Task to carry out
When a line in the entries contains the word "none", copy that line in full.

START Source data

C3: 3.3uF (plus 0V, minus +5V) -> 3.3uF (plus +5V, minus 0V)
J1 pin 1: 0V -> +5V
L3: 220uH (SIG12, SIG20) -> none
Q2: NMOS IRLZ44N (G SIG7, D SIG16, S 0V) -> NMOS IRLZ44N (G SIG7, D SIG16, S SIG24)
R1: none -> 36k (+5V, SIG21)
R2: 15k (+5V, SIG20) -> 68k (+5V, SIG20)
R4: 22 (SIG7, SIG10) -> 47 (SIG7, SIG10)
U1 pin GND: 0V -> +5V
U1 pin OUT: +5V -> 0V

END Source data

Answer below
L3: 220uH (SIG12, SIG20) -> none
R1: none -> 36k (+5V, SIG21)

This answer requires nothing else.